• [Your goal]: Note each line of the entries that includes "capsule". Then copy those lines.

Stored items from a collection:
■ ■ ■ ■
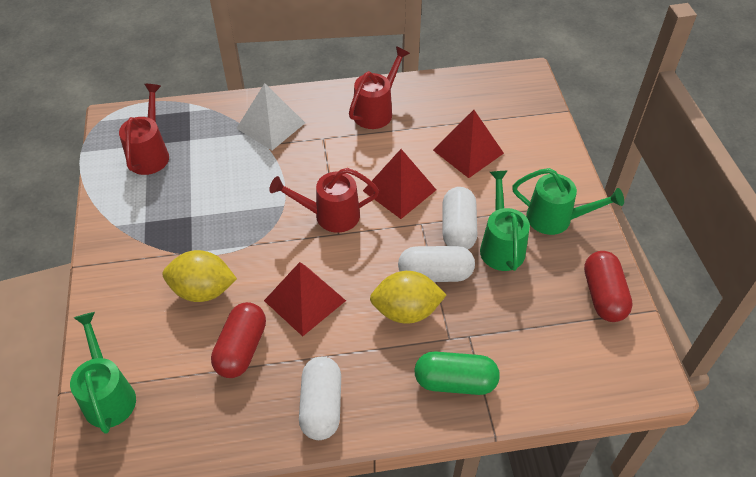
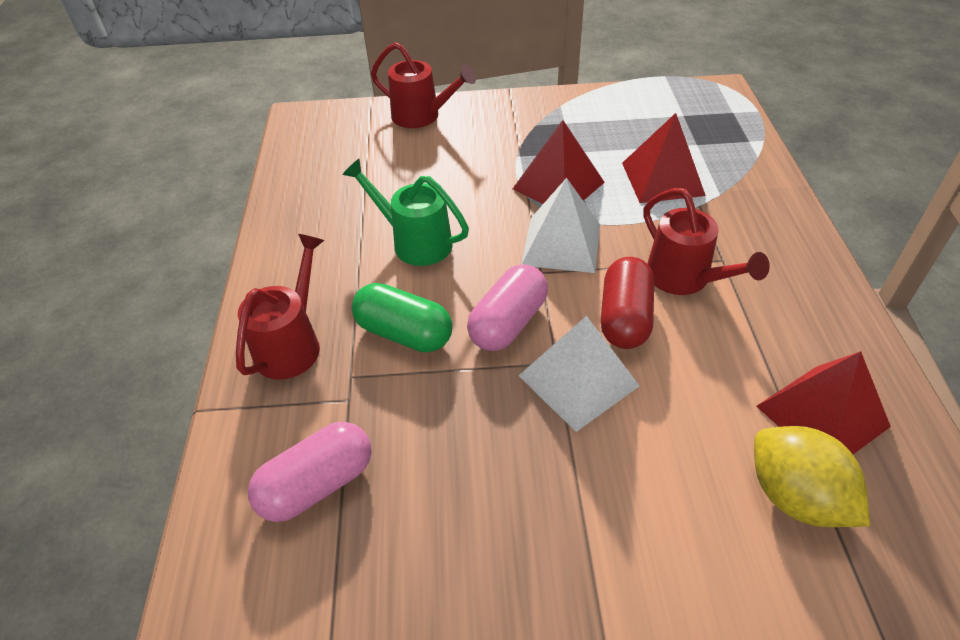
green watering can: 3 -> 1
pink capsule: 0 -> 2
red capsule: 2 -> 1
white capsule: 3 -> 0
white pyramid: 1 -> 2
yellow lemon: 2 -> 1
■ ■ ■ ■
• [Answer box]:
pink capsule: 0 -> 2
red capsule: 2 -> 1
white capsule: 3 -> 0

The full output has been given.